*Exercise prompt*: If a line of the records contains the word "SCALE", list it.

*Supplied information*:

======

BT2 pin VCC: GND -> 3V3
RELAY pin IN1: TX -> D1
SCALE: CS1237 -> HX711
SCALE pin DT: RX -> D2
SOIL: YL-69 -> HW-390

======

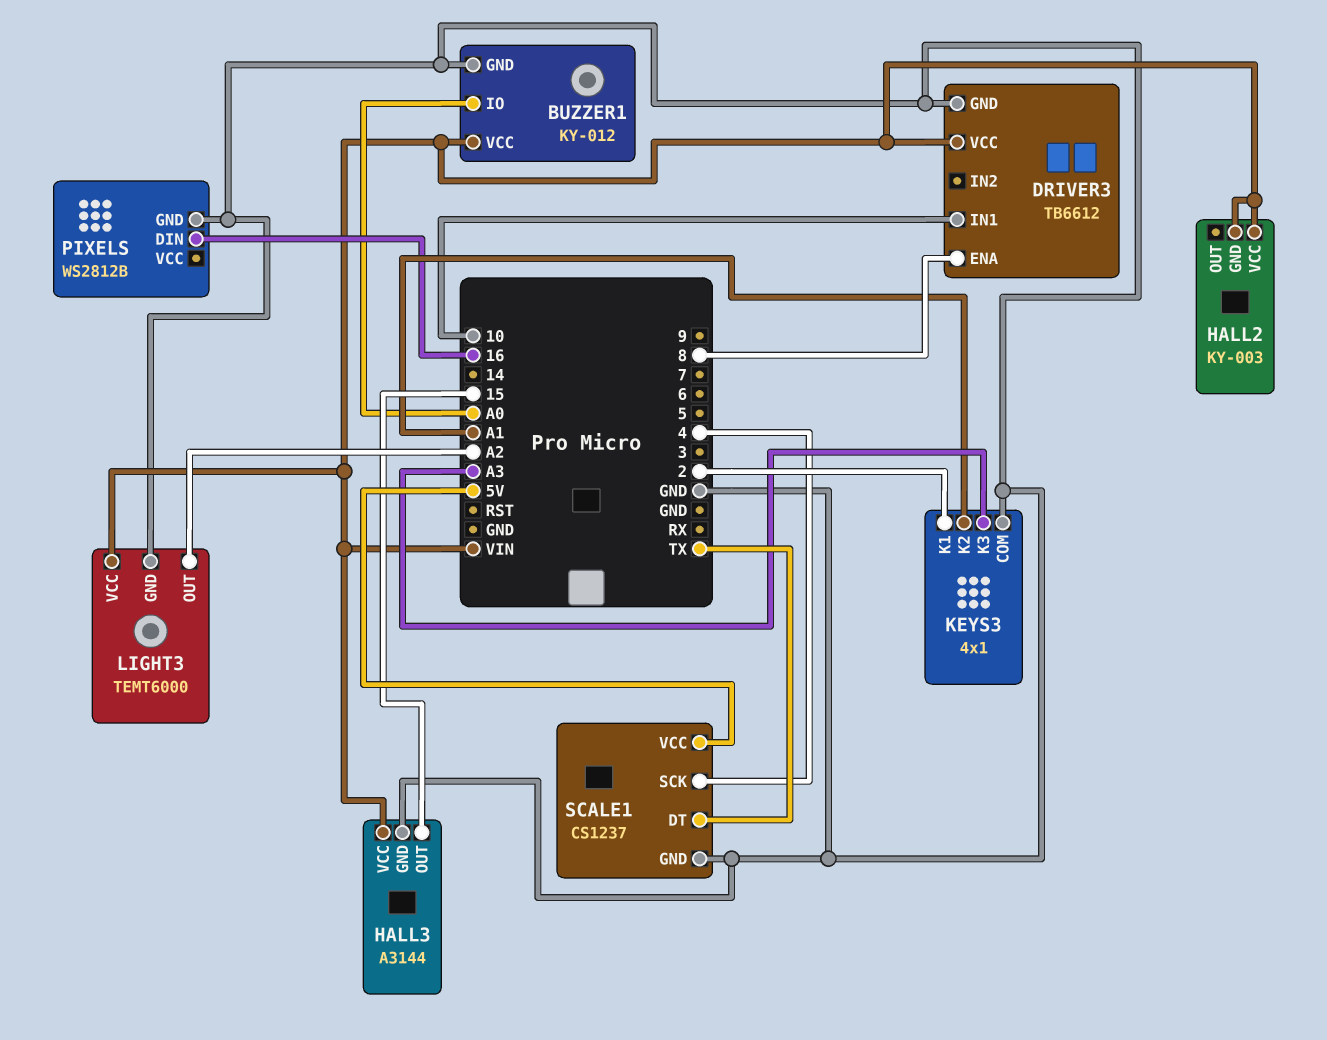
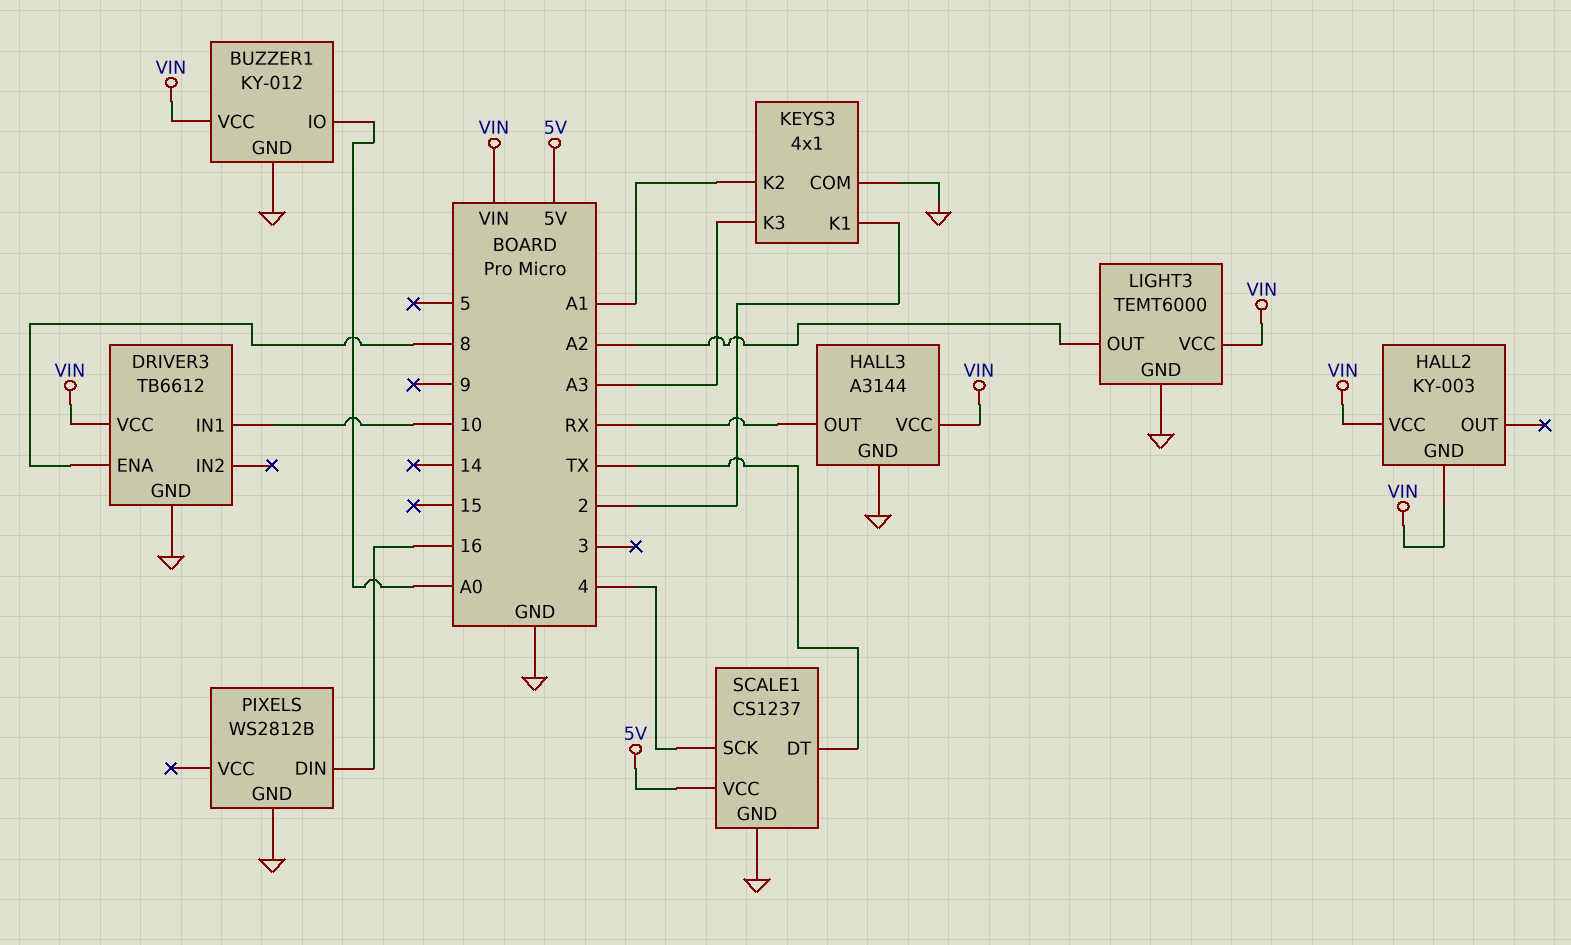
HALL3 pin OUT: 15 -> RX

======

*Exercise response*:
SCALE: CS1237 -> HX711
SCALE pin DT: RX -> D2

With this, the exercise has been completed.